Source data:
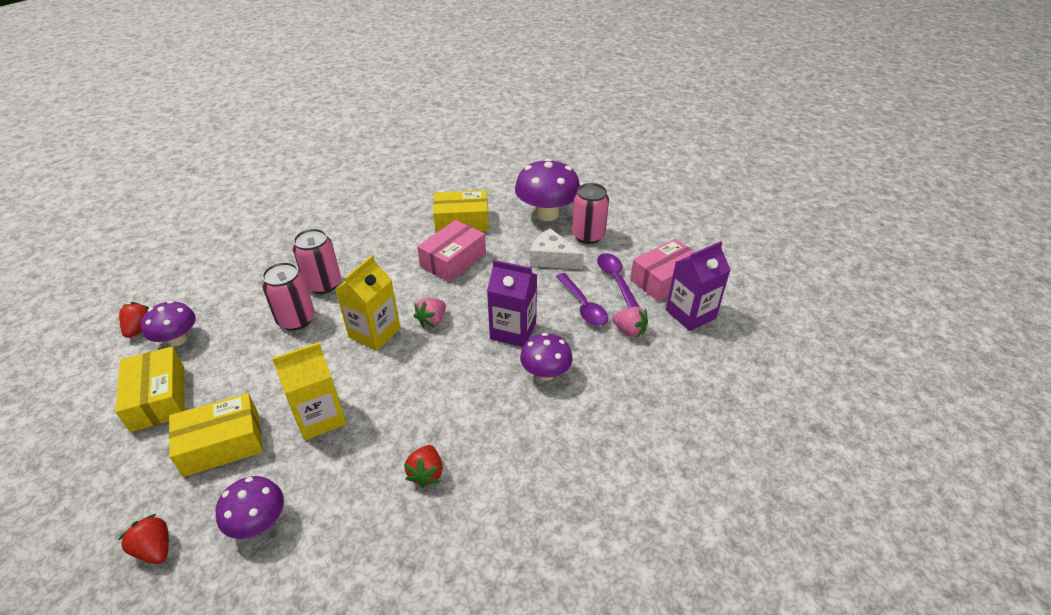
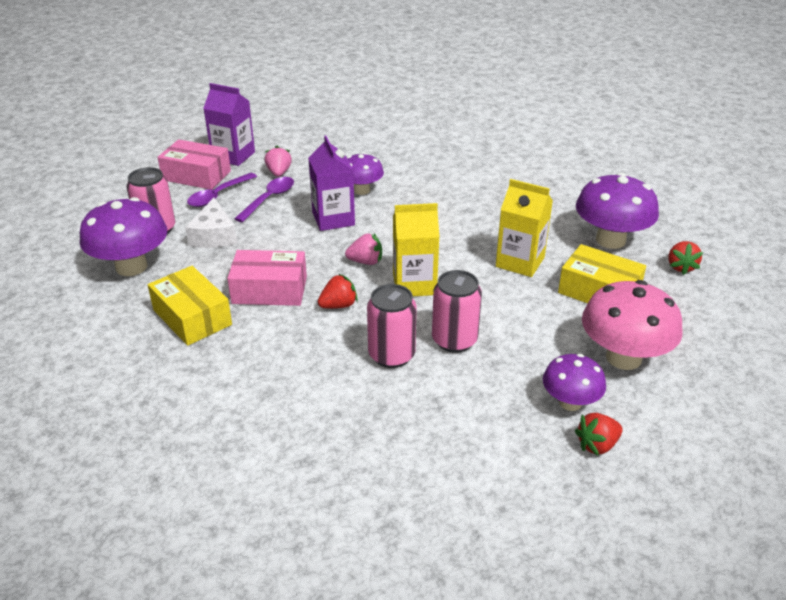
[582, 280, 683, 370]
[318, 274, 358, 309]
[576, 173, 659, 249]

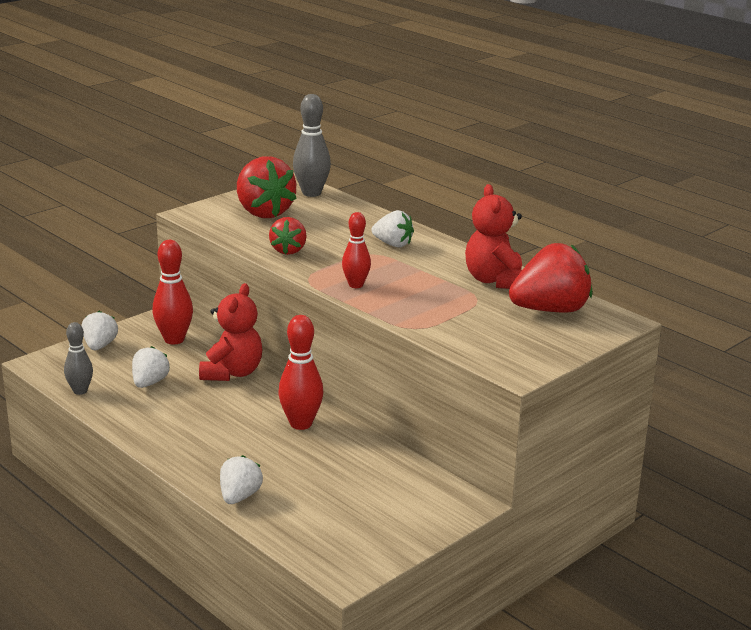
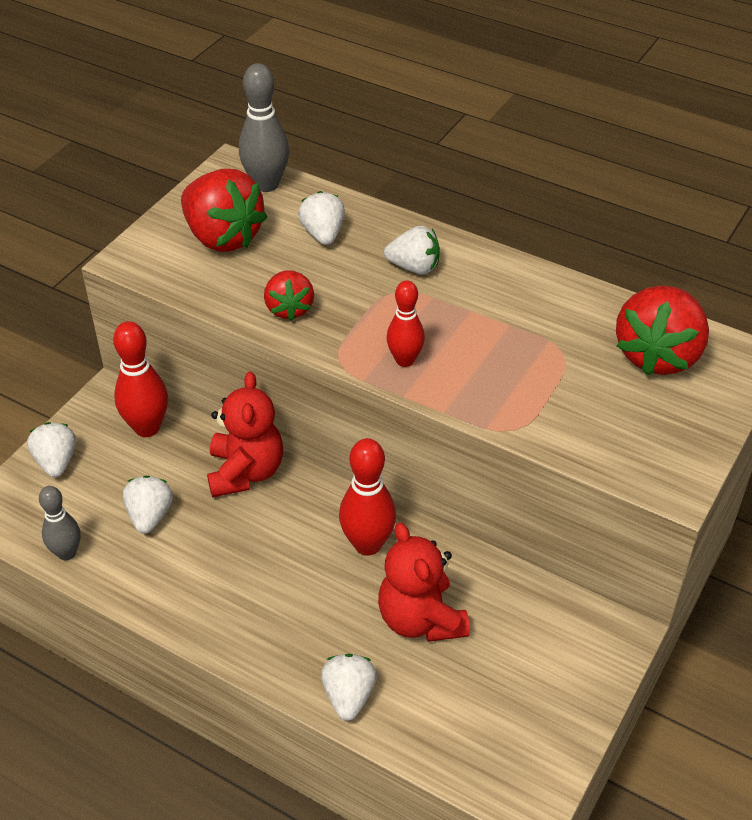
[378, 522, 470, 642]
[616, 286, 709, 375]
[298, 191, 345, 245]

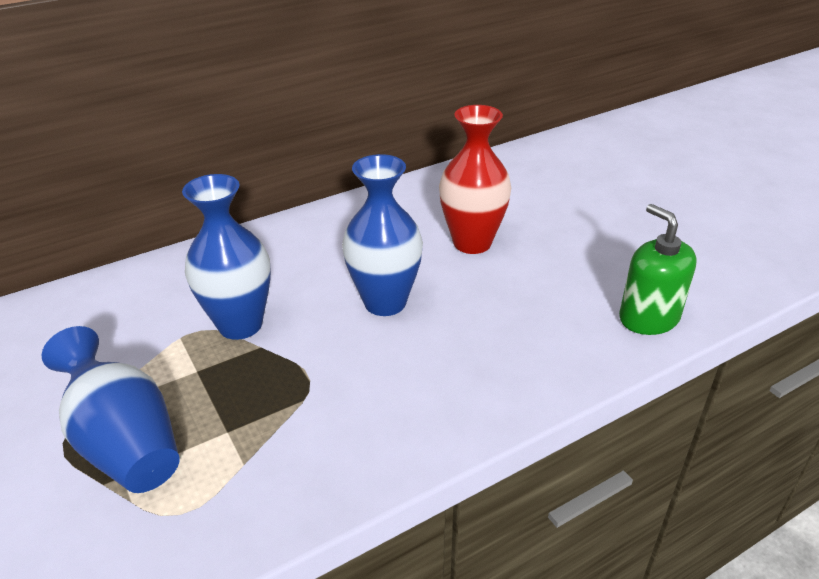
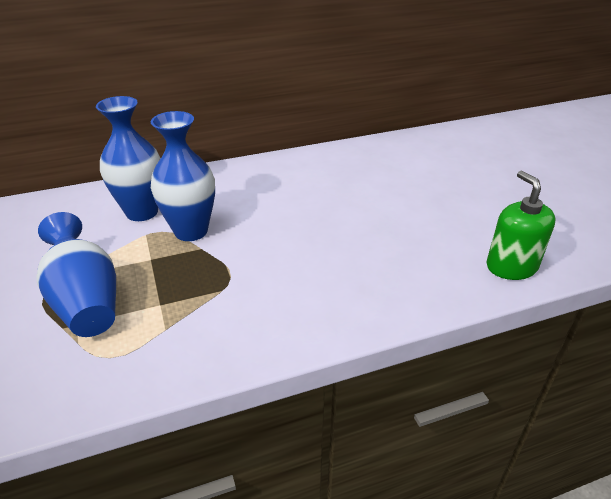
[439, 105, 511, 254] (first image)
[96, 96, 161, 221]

WORK INSTRUCTION:
Hand over the entries again, exactly as written and without the pictures.

ANSWER TO THIS PROBLEM:
[582, 280, 683, 370]
[318, 274, 358, 309]
[576, 173, 659, 249]

[378, 522, 470, 642]
[616, 286, 709, 375]
[298, 191, 345, 245]

[439, 105, 511, 254] (first image)
[96, 96, 161, 221]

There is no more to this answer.